BEGIN Data listing

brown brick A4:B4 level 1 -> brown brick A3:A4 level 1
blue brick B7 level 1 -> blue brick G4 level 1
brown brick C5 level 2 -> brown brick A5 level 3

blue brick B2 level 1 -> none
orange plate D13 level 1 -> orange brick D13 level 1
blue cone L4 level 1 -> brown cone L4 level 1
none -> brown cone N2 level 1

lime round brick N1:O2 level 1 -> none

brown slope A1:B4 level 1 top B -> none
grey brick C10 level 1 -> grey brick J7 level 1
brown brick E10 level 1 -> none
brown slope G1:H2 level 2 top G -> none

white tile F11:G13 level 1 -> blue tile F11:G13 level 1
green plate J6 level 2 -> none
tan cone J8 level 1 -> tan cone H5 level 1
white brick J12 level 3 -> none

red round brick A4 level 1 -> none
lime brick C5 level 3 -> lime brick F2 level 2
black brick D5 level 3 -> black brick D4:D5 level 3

END Data listing

## What this task involves:
Exactly as shown above, copy out the material.

## Written solution:
brown brick A4:B4 level 1 -> brown brick A3:A4 level 1
blue brick B7 level 1 -> blue brick G4 level 1
brown brick C5 level 2 -> brown brick A5 level 3

blue brick B2 level 1 -> none
orange plate D13 level 1 -> orange brick D13 level 1
blue cone L4 level 1 -> brown cone L4 level 1
none -> brown cone N2 level 1

lime round brick N1:O2 level 1 -> none

brown slope A1:B4 level 1 top B -> none
grey brick C10 level 1 -> grey brick J7 level 1
brown brick E10 level 1 -> none
brown slope G1:H2 level 2 top G -> none

white tile F11:G13 level 1 -> blue tile F11:G13 level 1
green plate J6 level 2 -> none
tan cone J8 level 1 -> tan cone H5 level 1
white brick J12 level 3 -> none

red round brick A4 level 1 -> none
lime brick C5 level 3 -> lime brick F2 level 2
black brick D5 level 3 -> black brick D4:D5 level 3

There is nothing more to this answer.